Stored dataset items
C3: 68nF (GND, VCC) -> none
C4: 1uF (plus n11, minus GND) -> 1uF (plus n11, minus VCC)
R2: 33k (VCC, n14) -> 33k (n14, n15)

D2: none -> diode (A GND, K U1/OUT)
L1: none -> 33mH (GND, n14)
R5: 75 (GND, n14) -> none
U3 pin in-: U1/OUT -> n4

---

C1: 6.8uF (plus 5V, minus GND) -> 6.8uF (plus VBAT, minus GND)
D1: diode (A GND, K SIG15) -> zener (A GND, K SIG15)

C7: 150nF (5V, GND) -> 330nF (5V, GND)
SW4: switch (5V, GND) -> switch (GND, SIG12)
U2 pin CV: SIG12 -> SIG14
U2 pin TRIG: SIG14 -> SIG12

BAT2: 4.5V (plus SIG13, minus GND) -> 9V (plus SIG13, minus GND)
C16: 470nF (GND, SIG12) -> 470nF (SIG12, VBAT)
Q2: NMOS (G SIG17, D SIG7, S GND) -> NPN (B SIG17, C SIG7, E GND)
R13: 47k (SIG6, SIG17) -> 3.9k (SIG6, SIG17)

# Work instruction
All that is wanted is an exact copy of the lines above from the one with "C3: 68nF (GND, VCC) -> none" through the one with "U3 pin in-: U1/OUT -> n4", with both ends included.

# Task response
C3: 68nF (GND, VCC) -> none
C4: 1uF (plus n11, minus GND) -> 1uF (plus n11, minus VCC)
R2: 33k (VCC, n14) -> 33k (n14, n15)

D2: none -> diode (A GND, K U1/OUT)
L1: none -> 33mH (GND, n14)
R5: 75 (GND, n14) -> none
U3 pin in-: U1/OUT -> n4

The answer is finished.